__What this task involves__:
Below are the records; return every line from the one that contains "TP1: none -> test point (AGND)" to the last, exactly, skipping the pictures.

[Dataset records]
= Beginning of Section =
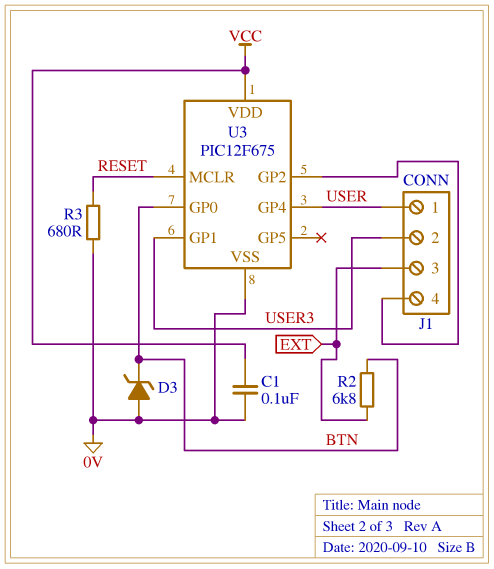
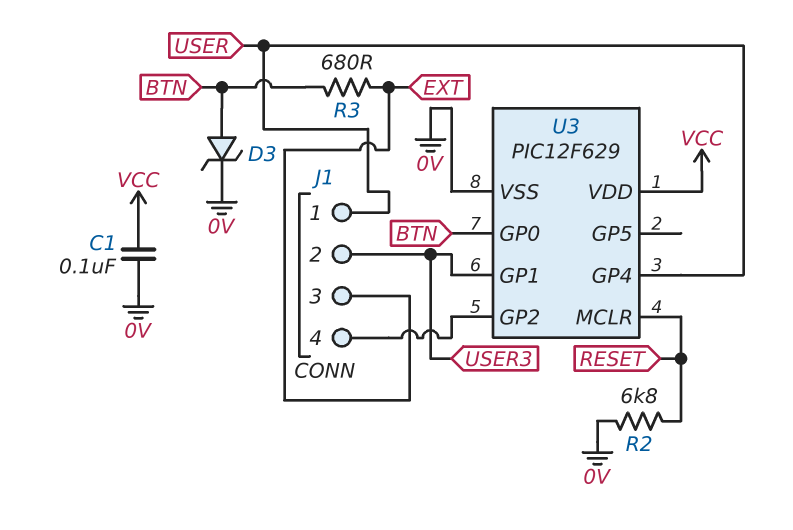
D3: zener (A 0V, K BTN) -> zener (A BTN, K 0V)
R2: 6.8k (BTN, EXT) -> 6.8k (0V, RESET)
R3: 680 (0V, RESET) -> 680 (BTN, EXT)
U3: PIC12F675 -> PIC12F629

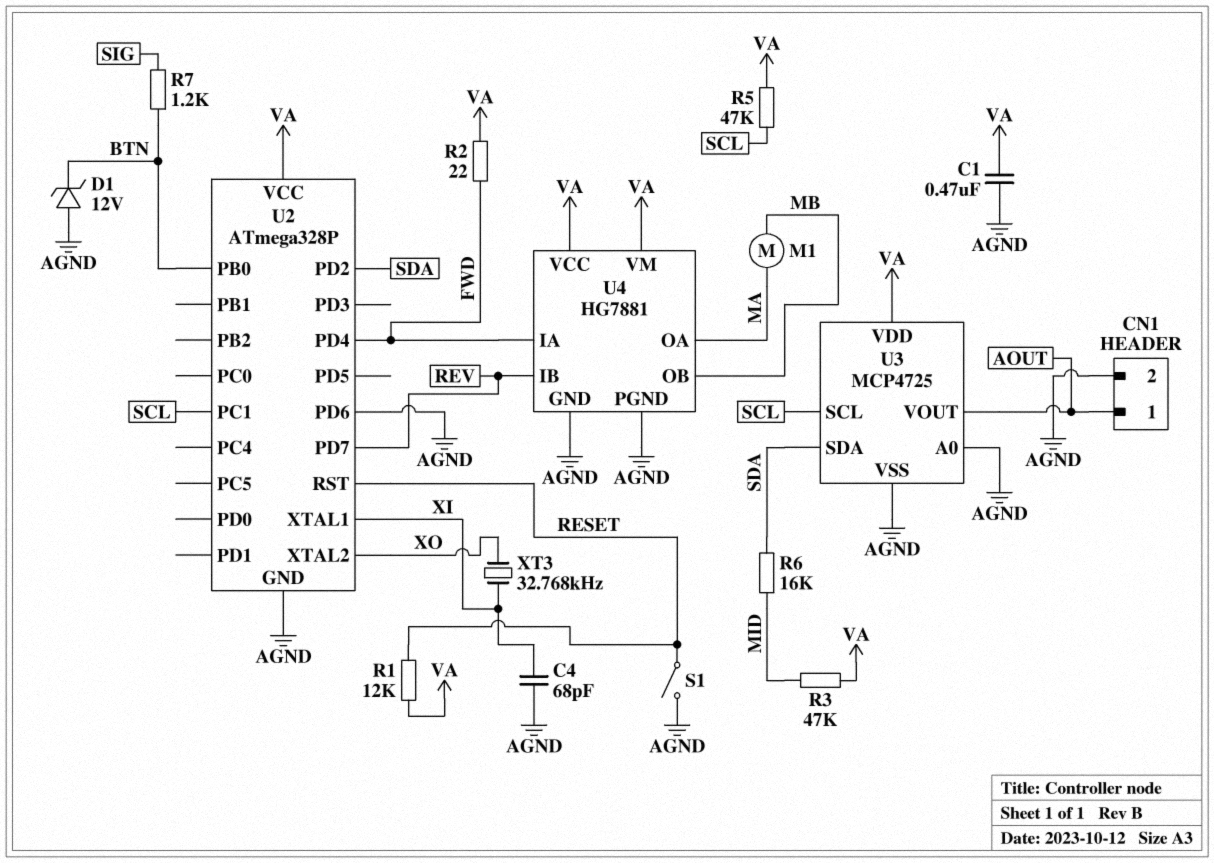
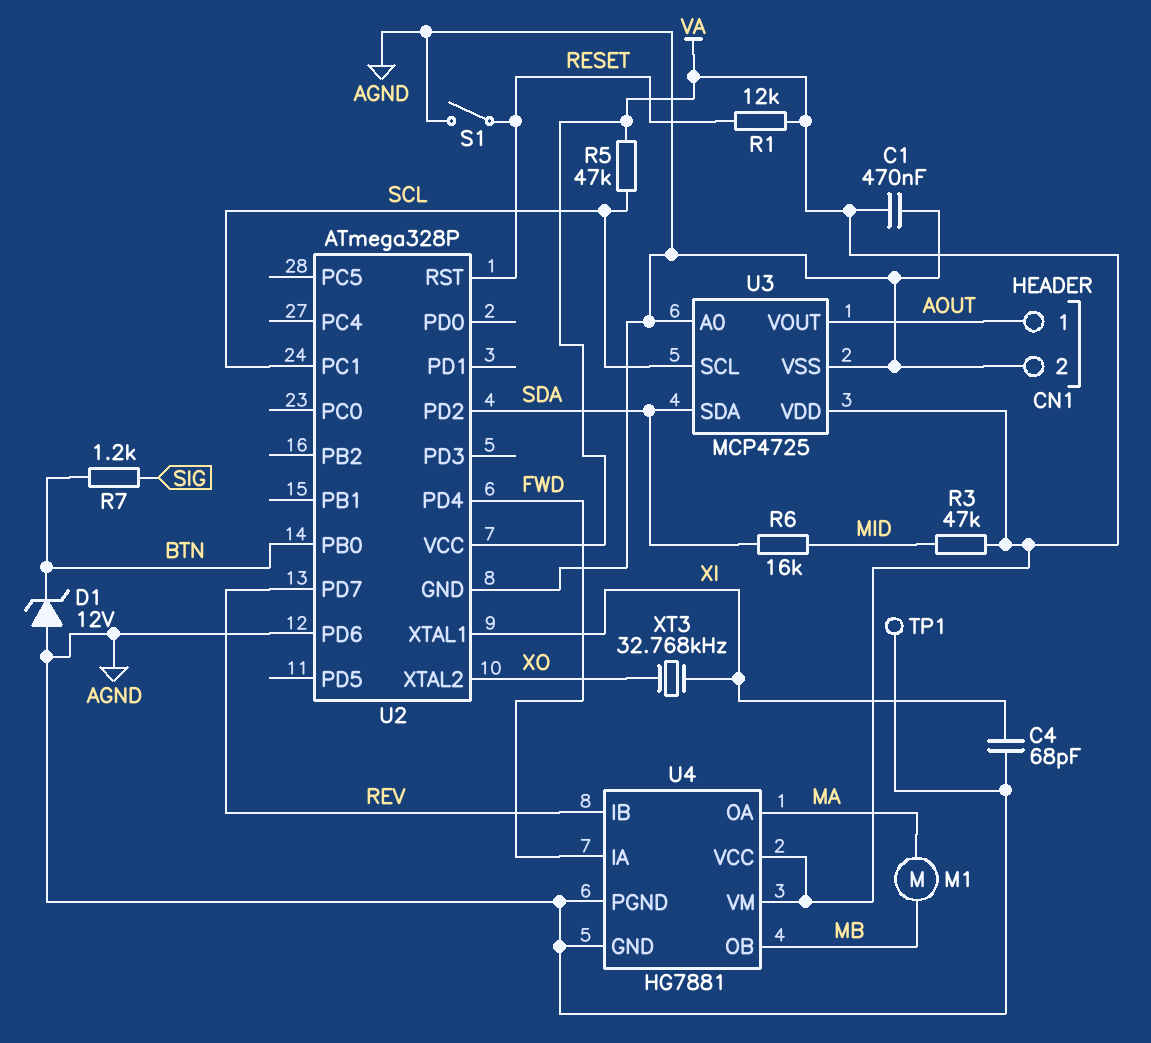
R2: 22 (FWD, VA) -> none
TP1: none -> test point (AGND)

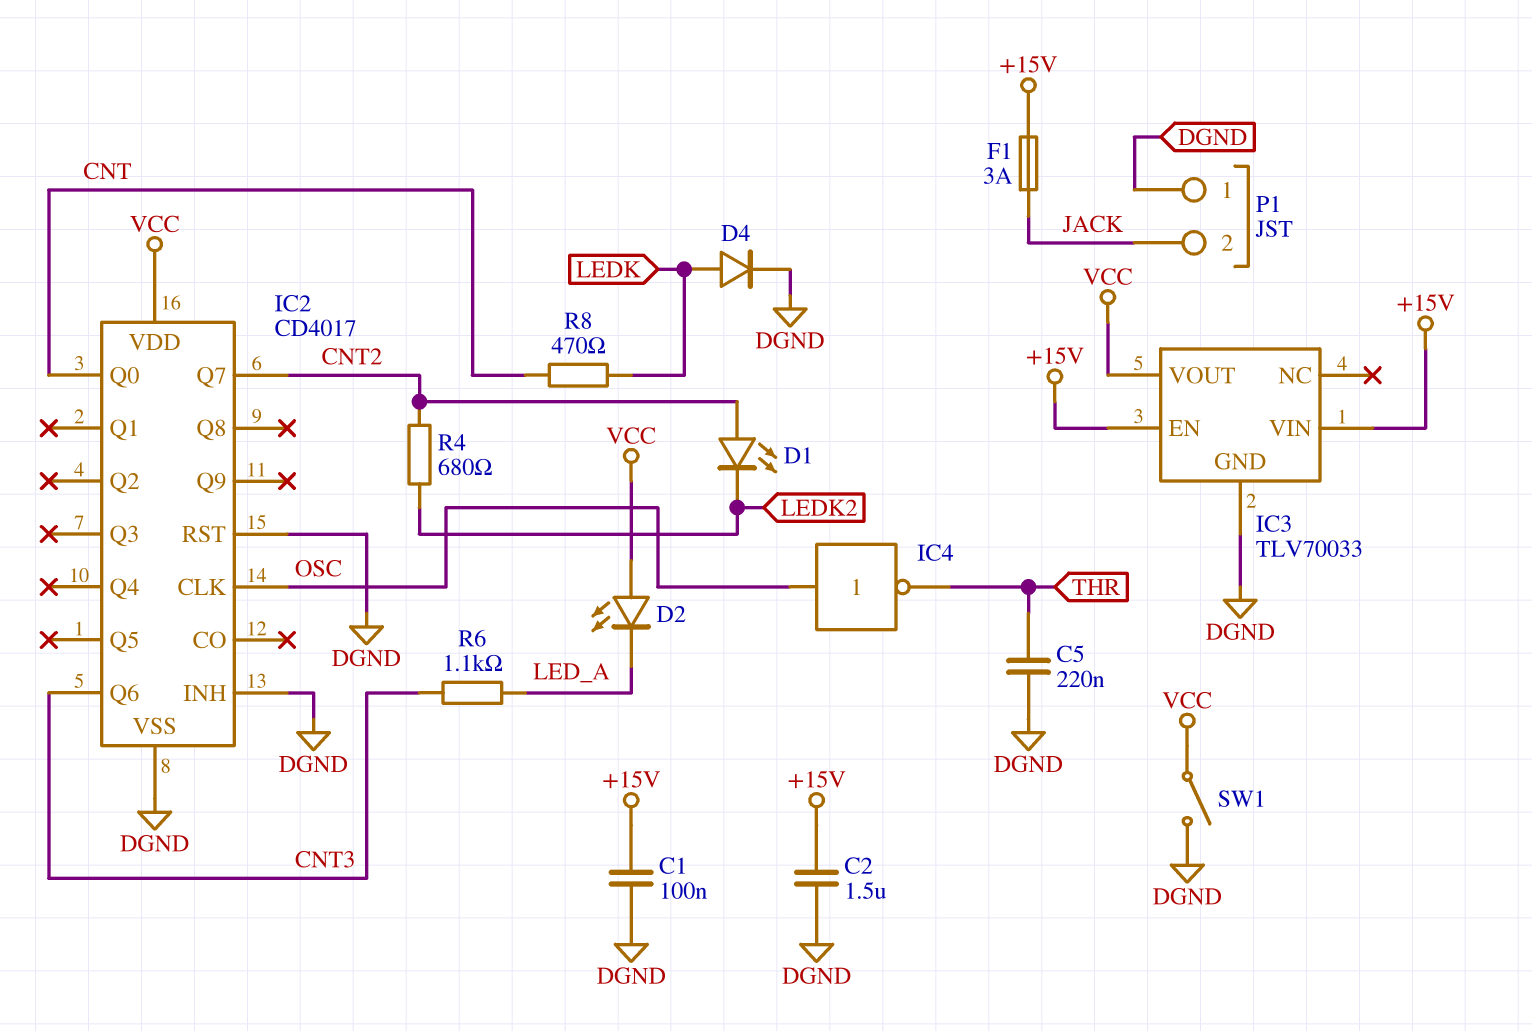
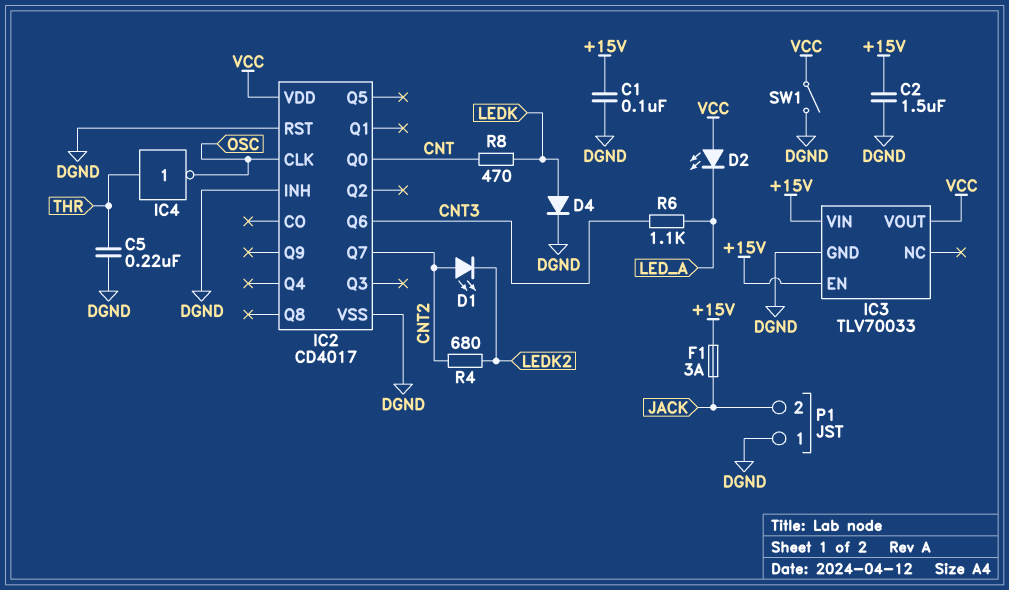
IC4: NOT (in OSC, out THR) -> NOT (in THR, out OSC)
= End of Section =
__Task output__:
TP1: none -> test point (AGND)

IC4: NOT (in OSC, out THR) -> NOT (in THR, out OSC)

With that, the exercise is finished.